— SUPPLIED RECORDS —
----

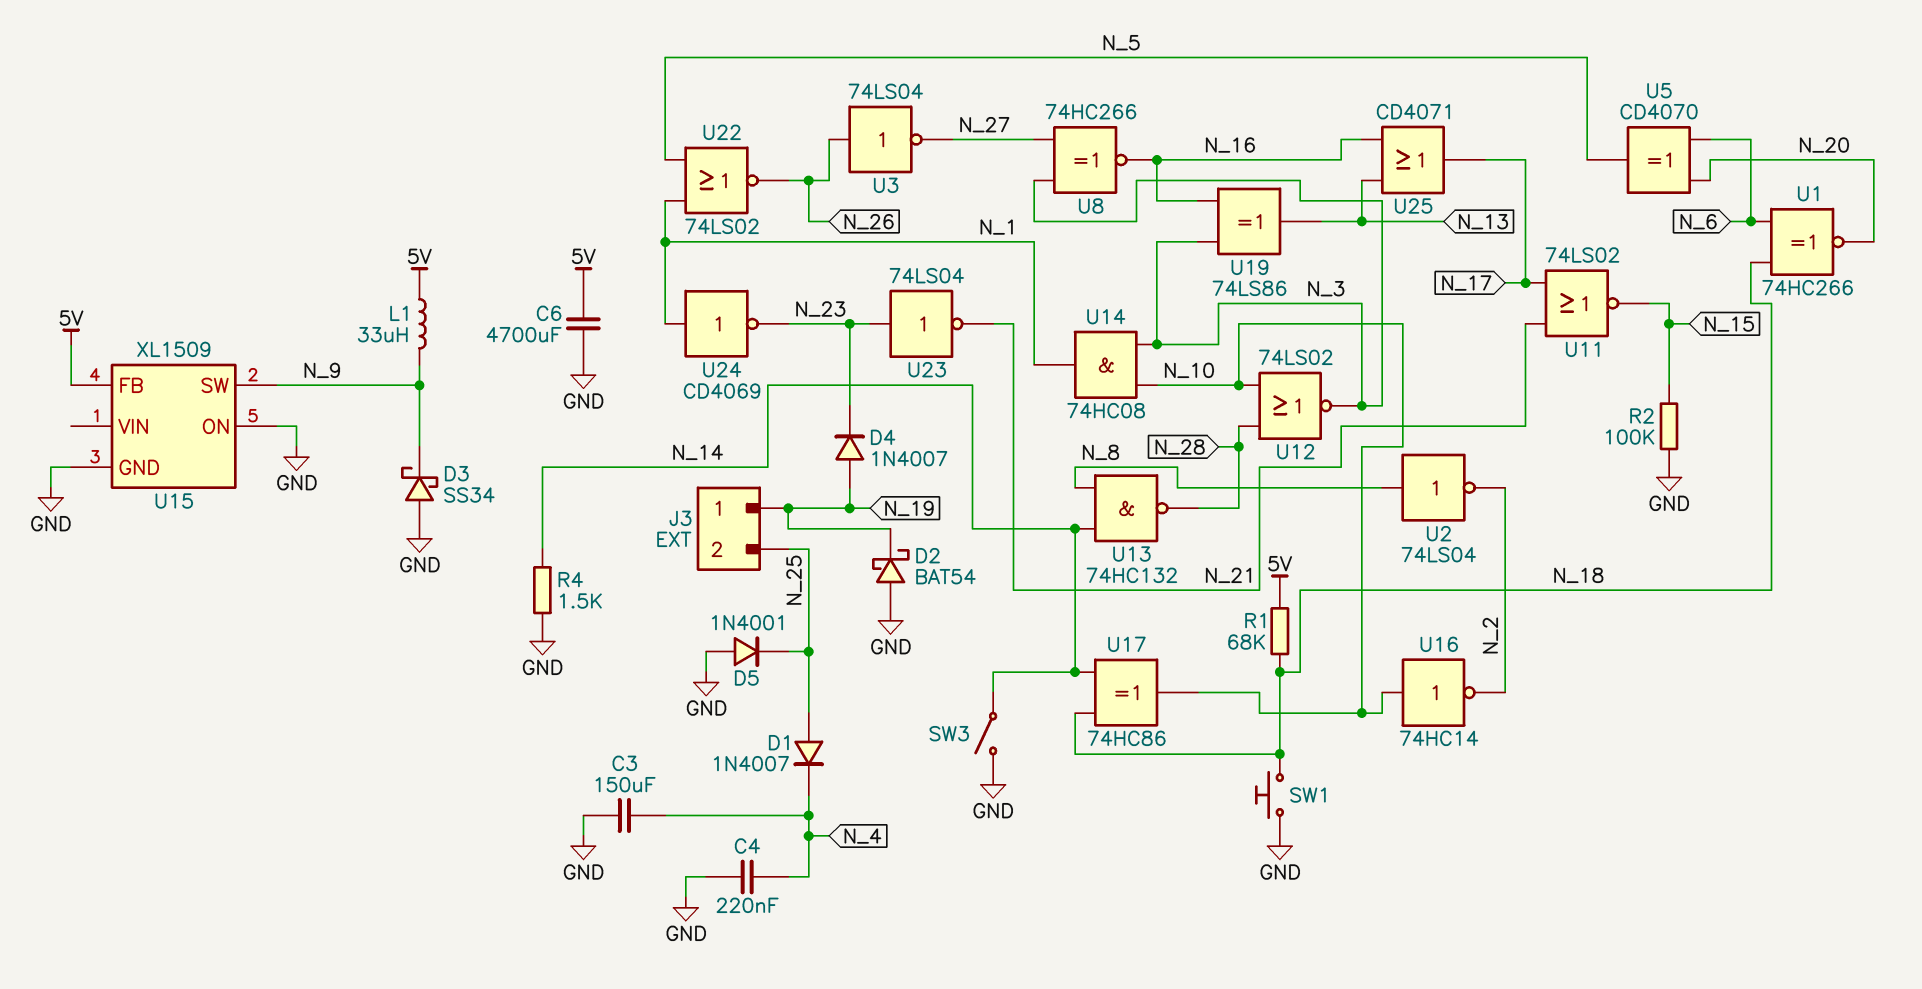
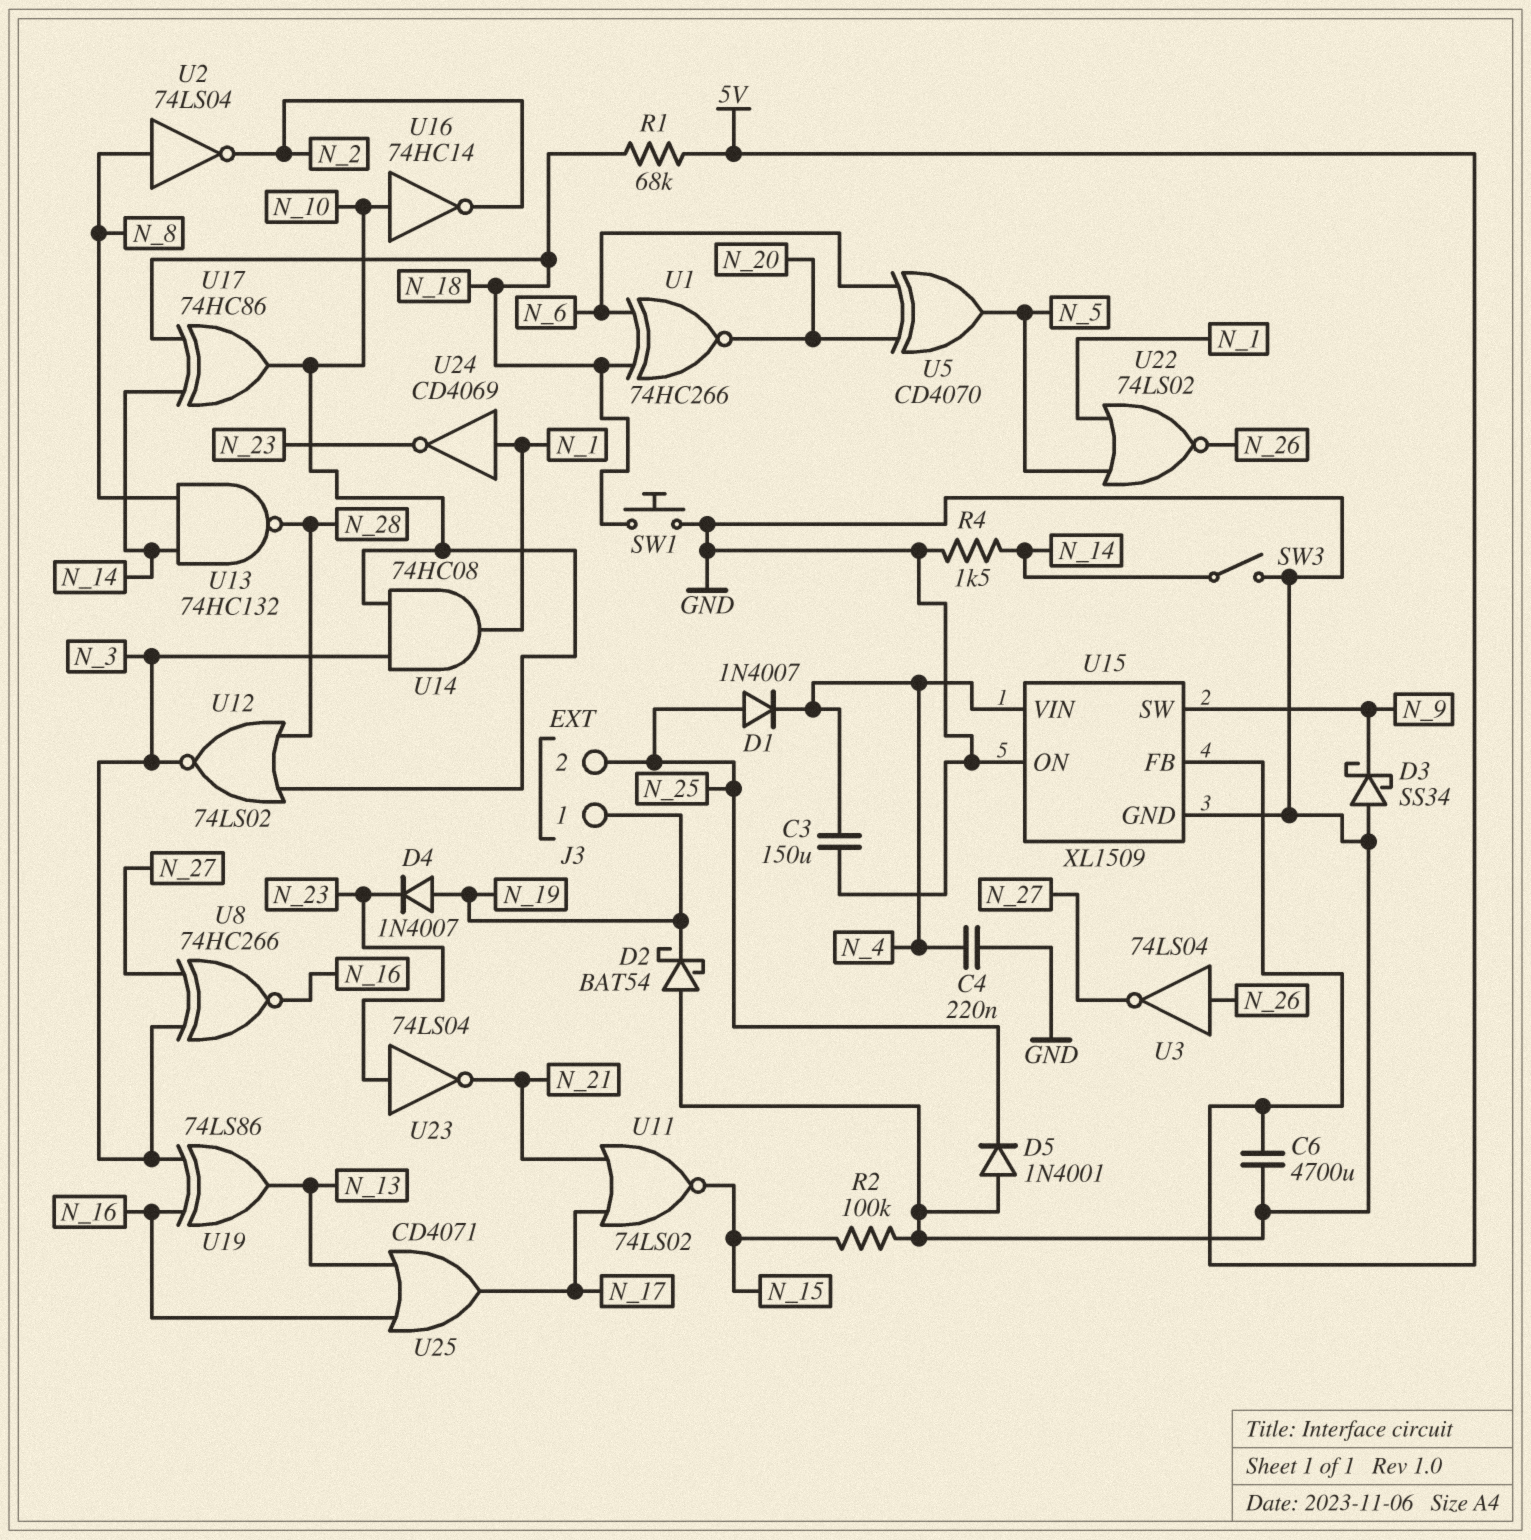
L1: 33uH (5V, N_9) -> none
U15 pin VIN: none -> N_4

----

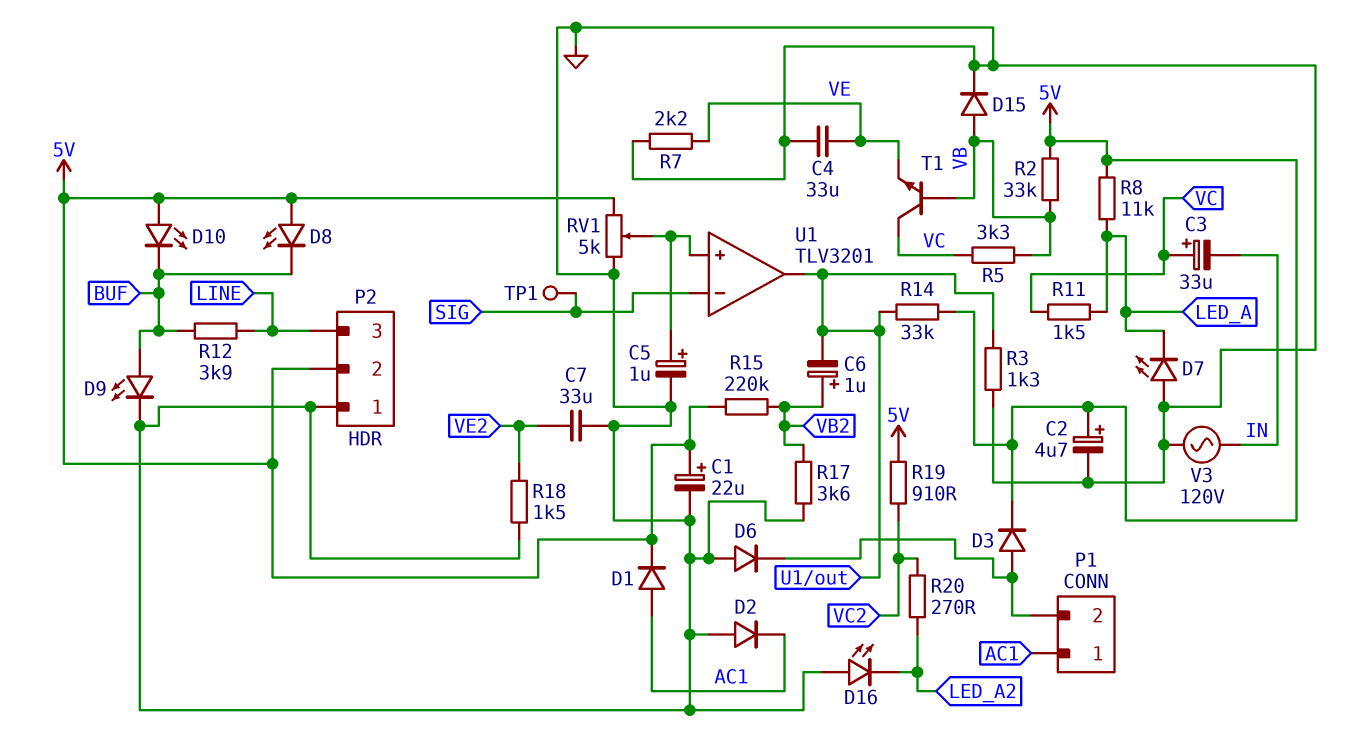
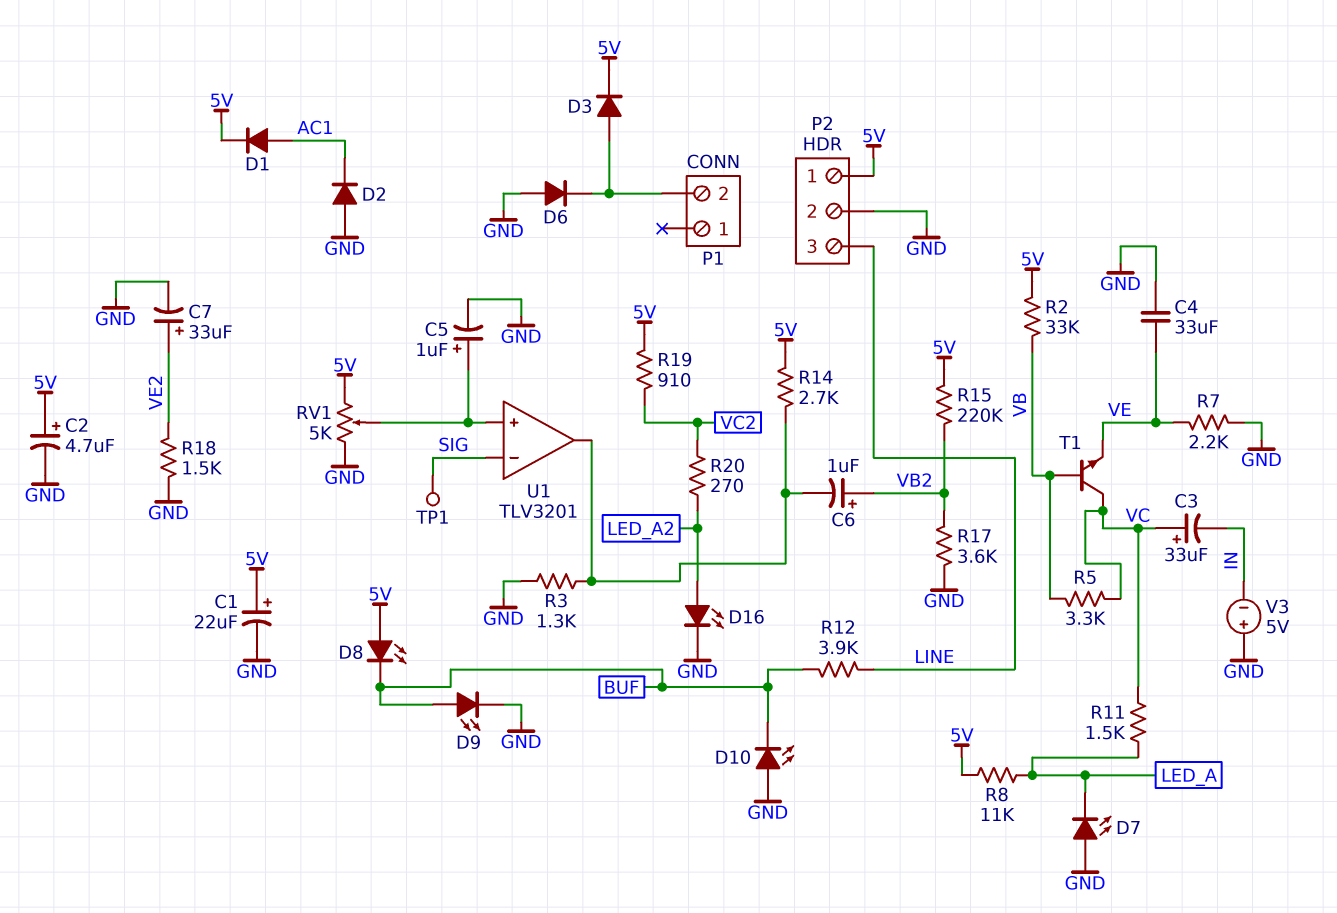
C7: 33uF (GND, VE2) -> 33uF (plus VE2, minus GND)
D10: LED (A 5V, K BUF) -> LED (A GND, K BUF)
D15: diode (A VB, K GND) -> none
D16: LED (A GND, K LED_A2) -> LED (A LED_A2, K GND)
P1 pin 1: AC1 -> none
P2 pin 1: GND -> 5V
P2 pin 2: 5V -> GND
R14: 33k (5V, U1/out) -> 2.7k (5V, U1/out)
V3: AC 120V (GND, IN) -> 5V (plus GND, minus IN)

----

— TASK PROMPT —
The output should be exactly the lines above from the line containing "R14: 33k (5V, U1/out) -> 2.7k (5V, U1/out)" to the line containing "V3: AC 120V", inclusive, with no other lines.

— YOUR RESPONSE —
R14: 33k (5V, U1/out) -> 2.7k (5V, U1/out)
V3: AC 120V (GND, IN) -> 5V (plus GND, minus IN)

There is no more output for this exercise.